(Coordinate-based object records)
%%

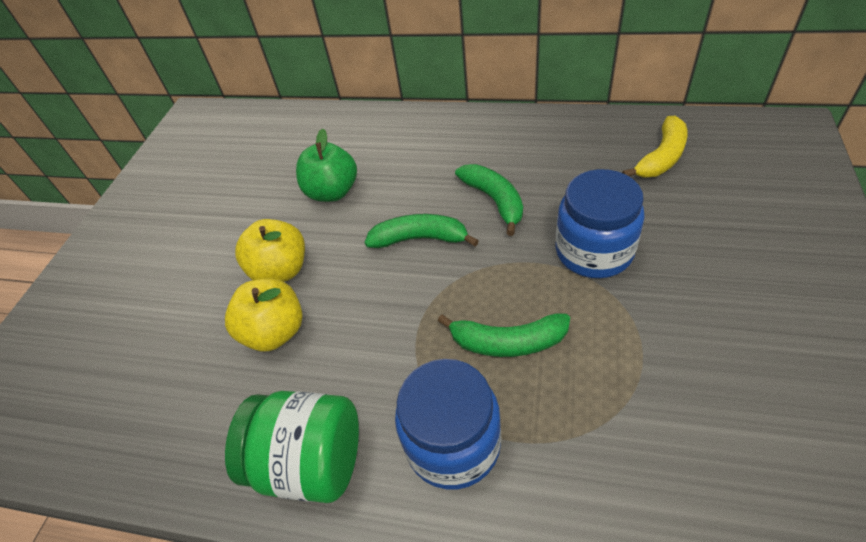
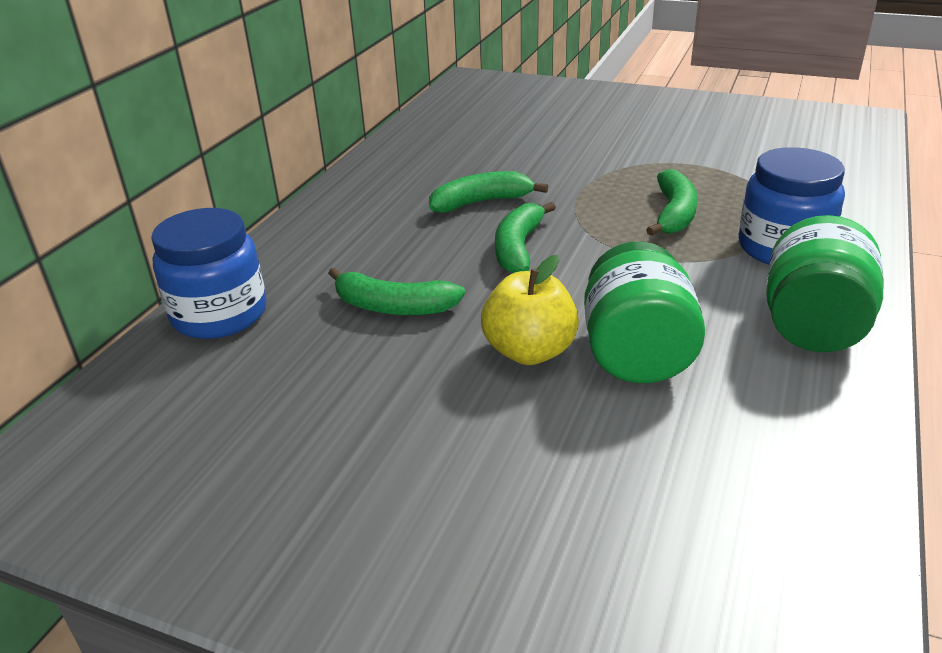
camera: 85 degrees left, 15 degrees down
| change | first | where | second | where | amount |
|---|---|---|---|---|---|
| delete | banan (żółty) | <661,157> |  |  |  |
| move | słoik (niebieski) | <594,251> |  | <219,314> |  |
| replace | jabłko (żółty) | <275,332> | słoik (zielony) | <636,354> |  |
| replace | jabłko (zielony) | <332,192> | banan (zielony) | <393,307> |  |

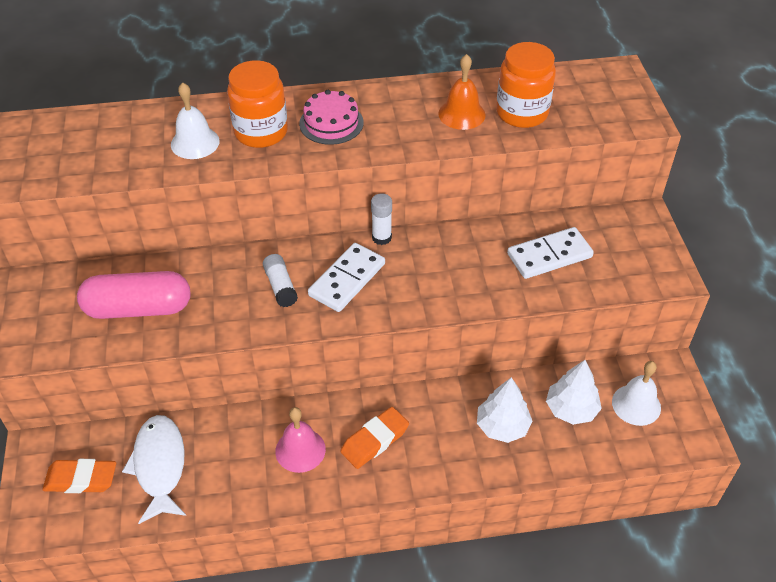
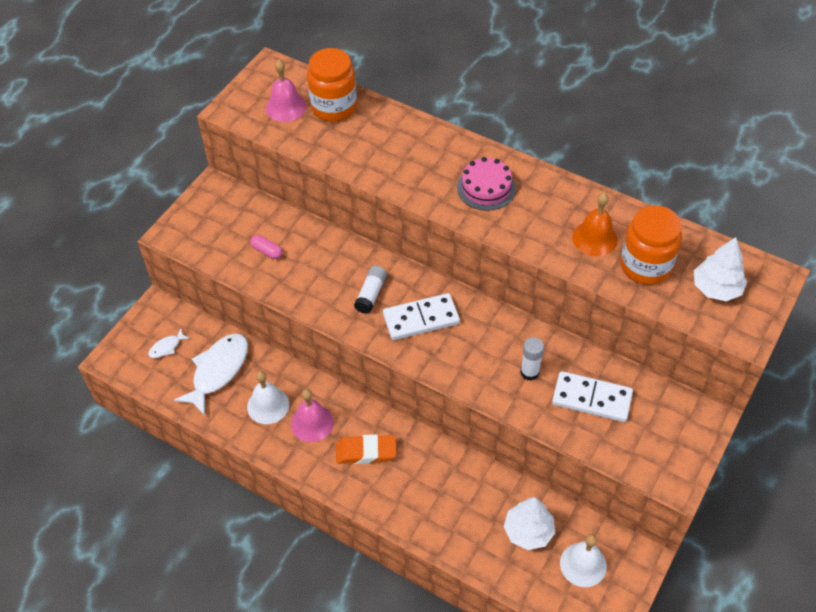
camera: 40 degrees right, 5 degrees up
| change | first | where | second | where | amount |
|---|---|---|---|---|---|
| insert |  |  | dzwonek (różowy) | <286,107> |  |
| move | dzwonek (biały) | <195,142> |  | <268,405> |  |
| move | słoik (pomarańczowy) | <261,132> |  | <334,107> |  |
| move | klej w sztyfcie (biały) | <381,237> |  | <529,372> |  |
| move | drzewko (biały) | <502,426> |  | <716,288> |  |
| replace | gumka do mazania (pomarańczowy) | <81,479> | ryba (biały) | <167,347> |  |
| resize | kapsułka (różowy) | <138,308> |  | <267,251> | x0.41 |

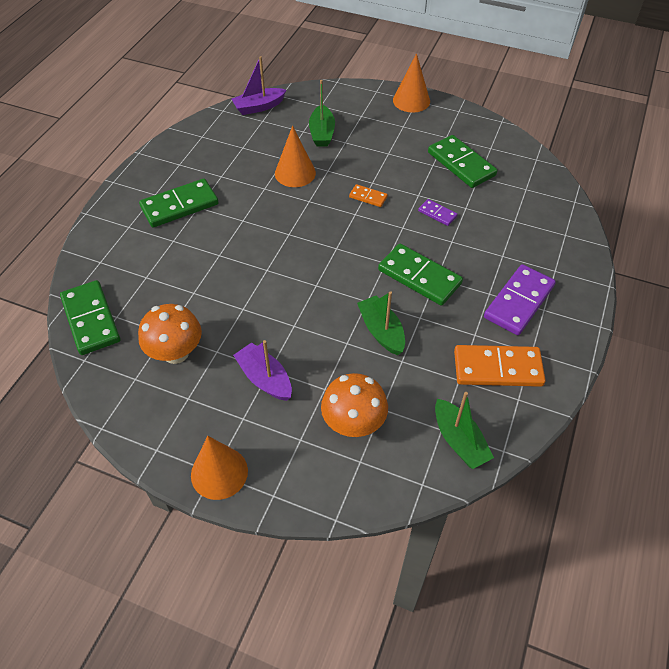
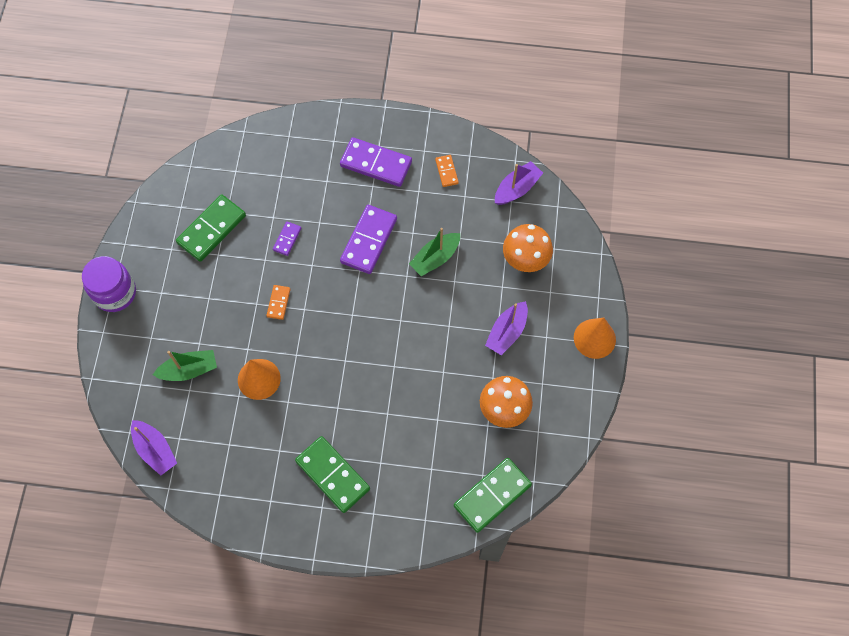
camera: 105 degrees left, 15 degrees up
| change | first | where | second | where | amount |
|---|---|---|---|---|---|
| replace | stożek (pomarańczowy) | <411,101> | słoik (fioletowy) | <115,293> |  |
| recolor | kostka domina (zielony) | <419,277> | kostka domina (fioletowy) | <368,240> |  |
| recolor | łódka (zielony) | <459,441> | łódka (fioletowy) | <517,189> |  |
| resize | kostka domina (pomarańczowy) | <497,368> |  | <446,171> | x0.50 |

%%

### [Exercise objective]
Scan the lines above for "left", then copy every one that has it.

### [Finished exercise]
camera: 85 degrees left, 15 degrees down
camera: 105 degrees left, 15 degrees up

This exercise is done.